Find the line containing "camera: 10 degrees left, 5 degrees up" in the entries below. Restate it and each line after it, word for word, up to and including the line containing "(753, 122) = (753, 123): none -> red bowl".

ENTRIES PROVIDED =
=-=-=-=-=

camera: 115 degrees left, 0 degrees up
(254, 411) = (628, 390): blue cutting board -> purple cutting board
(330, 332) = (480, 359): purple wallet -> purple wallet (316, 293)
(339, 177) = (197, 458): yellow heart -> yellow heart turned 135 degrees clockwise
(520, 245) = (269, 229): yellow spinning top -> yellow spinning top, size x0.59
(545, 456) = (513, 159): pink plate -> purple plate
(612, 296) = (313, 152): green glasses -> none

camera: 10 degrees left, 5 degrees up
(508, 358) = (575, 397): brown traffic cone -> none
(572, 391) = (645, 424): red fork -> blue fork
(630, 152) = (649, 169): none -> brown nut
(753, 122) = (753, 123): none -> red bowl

=-=-=-=-=

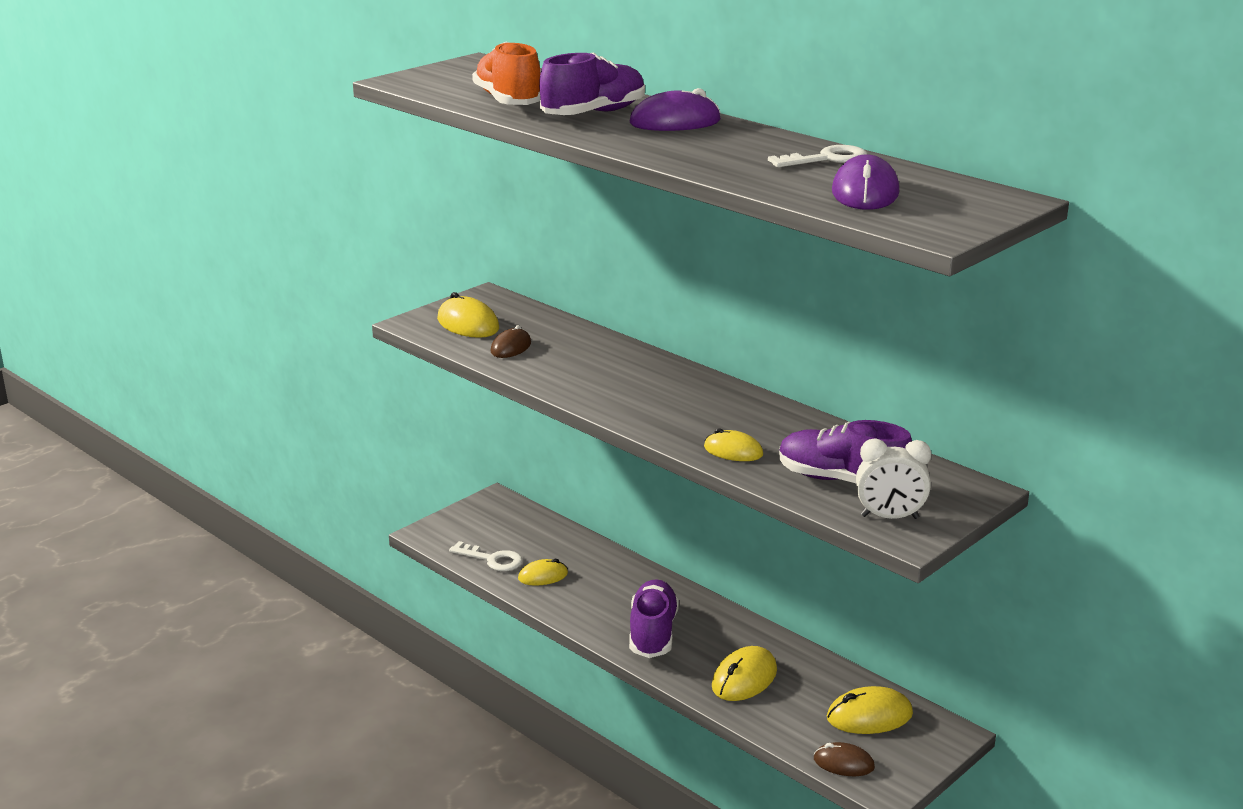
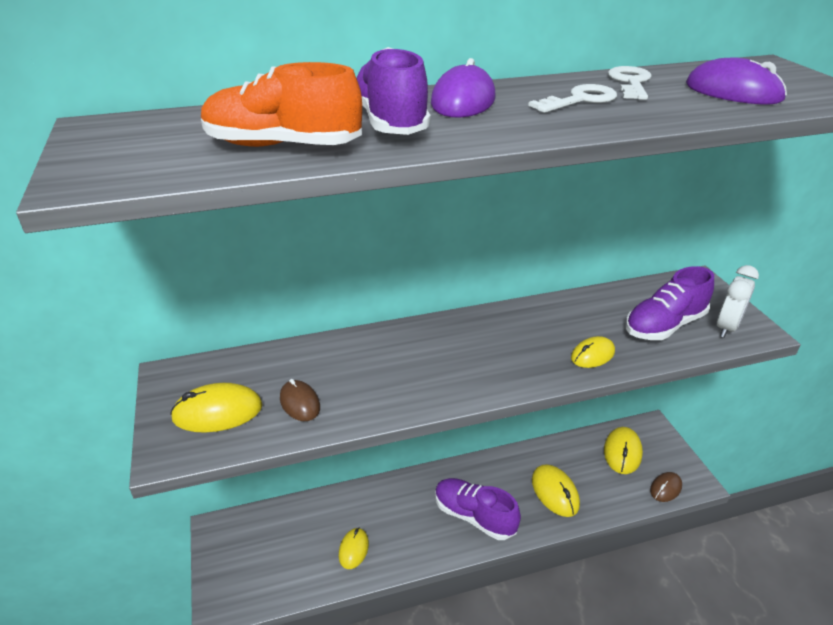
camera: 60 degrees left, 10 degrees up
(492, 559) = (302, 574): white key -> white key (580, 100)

=-=-=-=-=

EXPECTED OUTPUT =
camera: 10 degrees left, 5 degrees up
(508, 358) = (575, 397): brown traffic cone -> none
(572, 391) = (645, 424): red fork -> blue fork
(630, 152) = (649, 169): none -> brown nut
(753, 122) = (753, 123): none -> red bowl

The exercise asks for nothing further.